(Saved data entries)
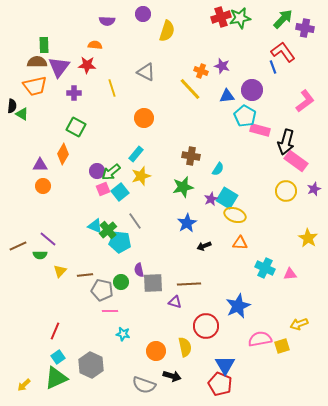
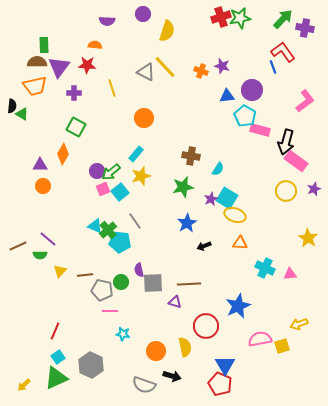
yellow line at (190, 89): moved 25 px left, 22 px up
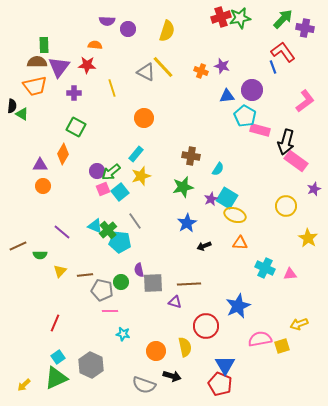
purple circle at (143, 14): moved 15 px left, 15 px down
yellow line at (165, 67): moved 2 px left
yellow circle at (286, 191): moved 15 px down
purple line at (48, 239): moved 14 px right, 7 px up
red line at (55, 331): moved 8 px up
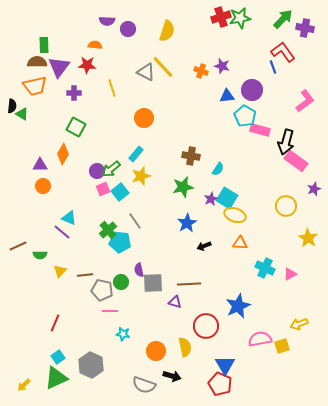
green arrow at (111, 172): moved 3 px up
cyan triangle at (95, 226): moved 26 px left, 8 px up
pink triangle at (290, 274): rotated 24 degrees counterclockwise
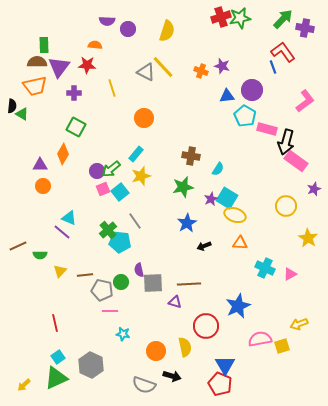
pink rectangle at (260, 130): moved 7 px right, 1 px up
red line at (55, 323): rotated 36 degrees counterclockwise
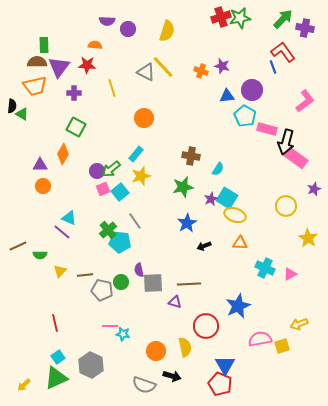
pink rectangle at (296, 161): moved 3 px up
pink line at (110, 311): moved 15 px down
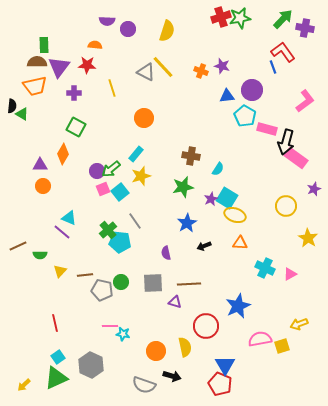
purple semicircle at (139, 270): moved 27 px right, 17 px up
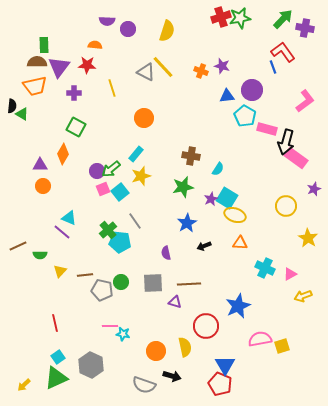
yellow arrow at (299, 324): moved 4 px right, 28 px up
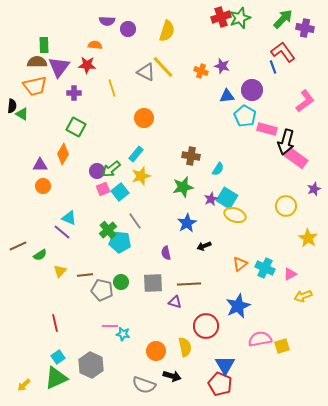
green star at (240, 18): rotated 10 degrees counterclockwise
orange triangle at (240, 243): moved 21 px down; rotated 42 degrees counterclockwise
green semicircle at (40, 255): rotated 32 degrees counterclockwise
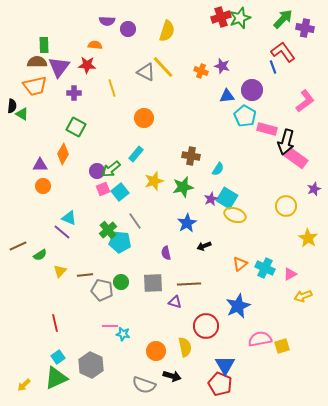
yellow star at (141, 176): moved 13 px right, 5 px down
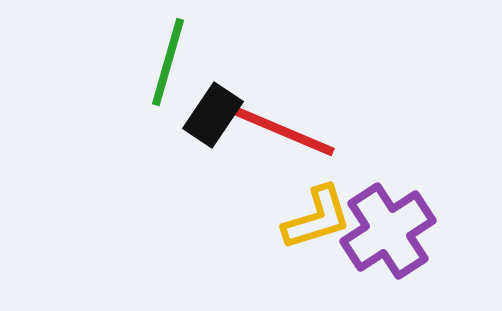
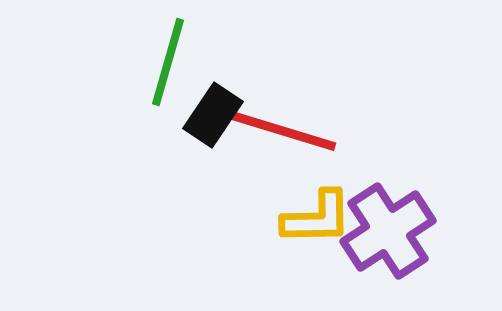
red line: rotated 6 degrees counterclockwise
yellow L-shape: rotated 16 degrees clockwise
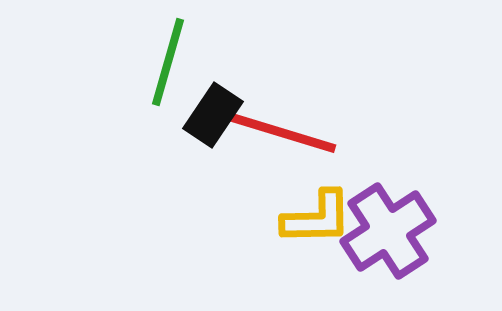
red line: moved 2 px down
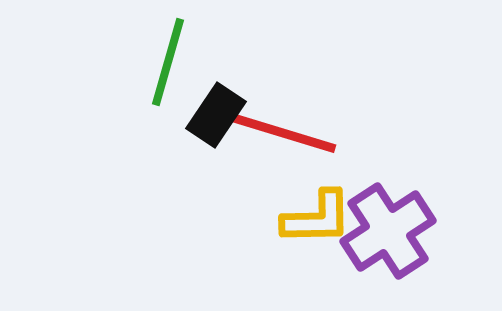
black rectangle: moved 3 px right
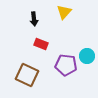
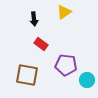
yellow triangle: rotated 14 degrees clockwise
red rectangle: rotated 16 degrees clockwise
cyan circle: moved 24 px down
brown square: rotated 15 degrees counterclockwise
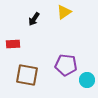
black arrow: rotated 40 degrees clockwise
red rectangle: moved 28 px left; rotated 40 degrees counterclockwise
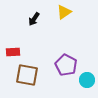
red rectangle: moved 8 px down
purple pentagon: rotated 20 degrees clockwise
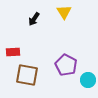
yellow triangle: rotated 28 degrees counterclockwise
cyan circle: moved 1 px right
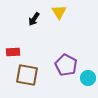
yellow triangle: moved 5 px left
cyan circle: moved 2 px up
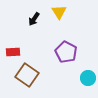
purple pentagon: moved 13 px up
brown square: rotated 25 degrees clockwise
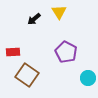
black arrow: rotated 16 degrees clockwise
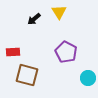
brown square: rotated 20 degrees counterclockwise
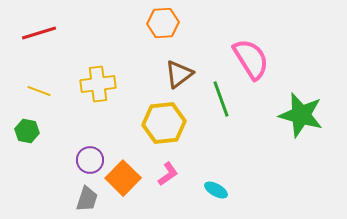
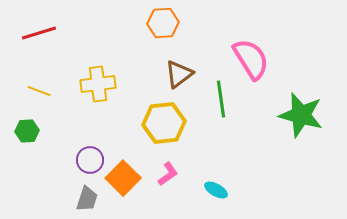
green line: rotated 12 degrees clockwise
green hexagon: rotated 15 degrees counterclockwise
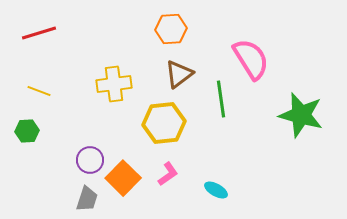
orange hexagon: moved 8 px right, 6 px down
yellow cross: moved 16 px right
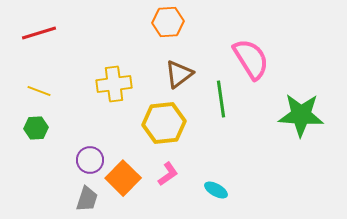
orange hexagon: moved 3 px left, 7 px up
green star: rotated 12 degrees counterclockwise
green hexagon: moved 9 px right, 3 px up
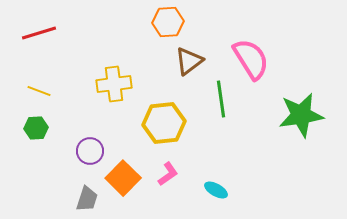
brown triangle: moved 10 px right, 13 px up
green star: rotated 12 degrees counterclockwise
purple circle: moved 9 px up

**Exercise**
Which rows contain the word "brown" with matching case? Pick out each of those rows and copy it in full.

**Task output**
brown square: rotated 15 degrees counterclockwise
brown square: rotated 25 degrees clockwise
brown square: rotated 20 degrees counterclockwise
brown triangle: moved 10 px right, 13 px up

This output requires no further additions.